What you are asked to do - Lines below that include the word "yellow" should each be copied.
****************
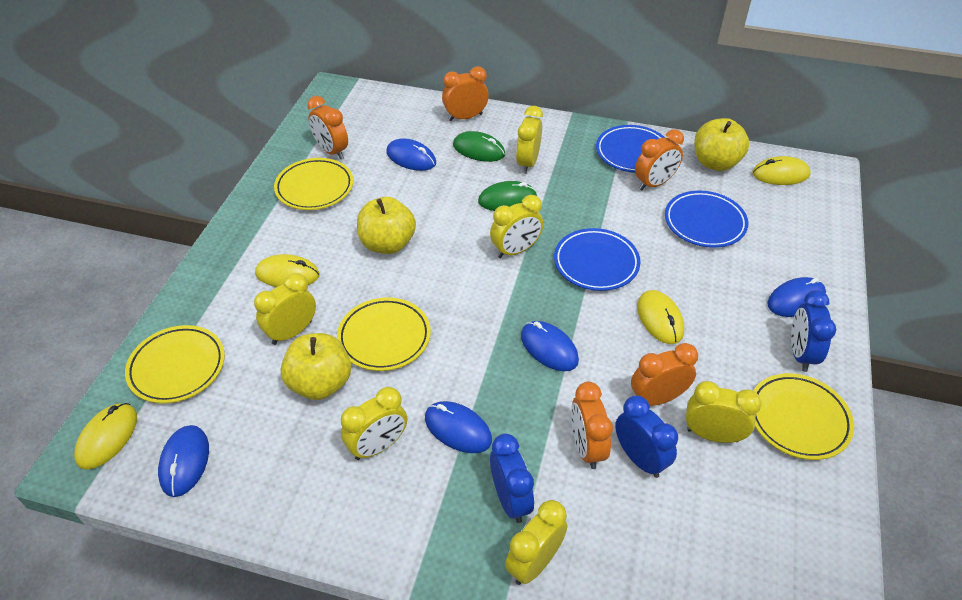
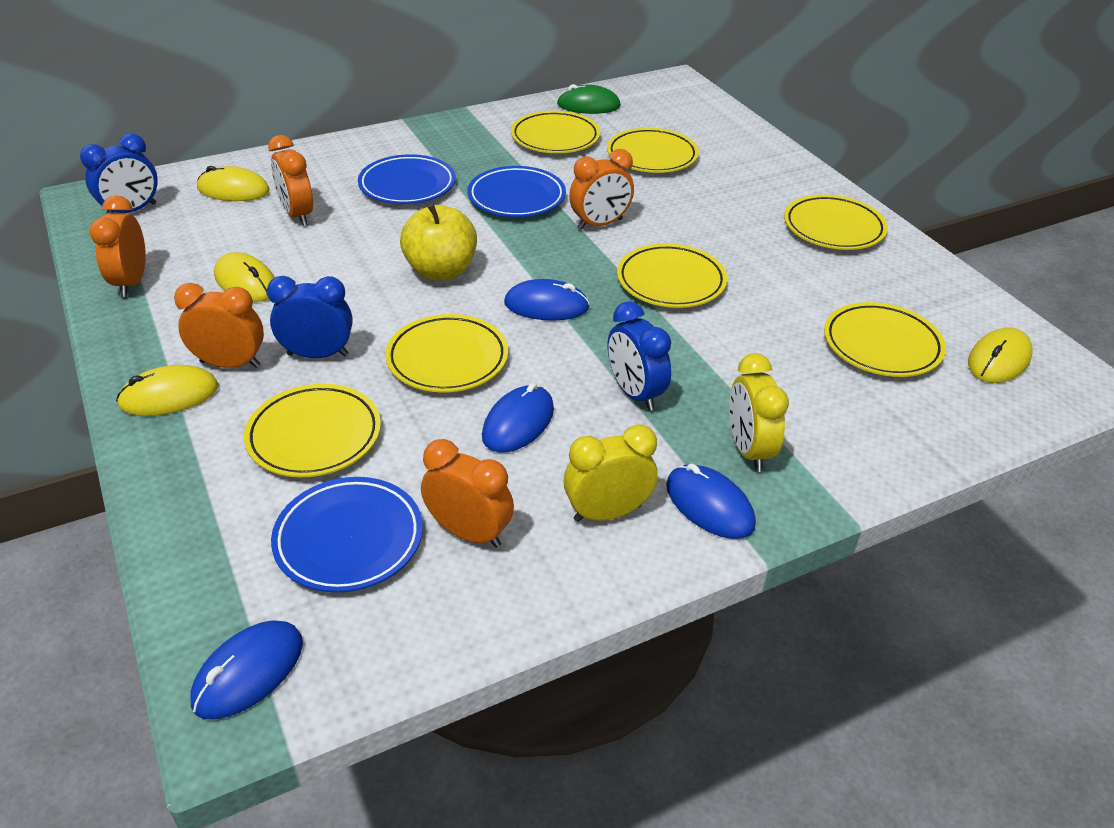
blue mouse: 5 -> 4
green mouse: 2 -> 1
yellow apple: 3 -> 1
yellow clock: 6 -> 2
yellow plate: 4 -> 7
****************
Written answer -
yellow apple: 3 -> 1
yellow clock: 6 -> 2
yellow plate: 4 -> 7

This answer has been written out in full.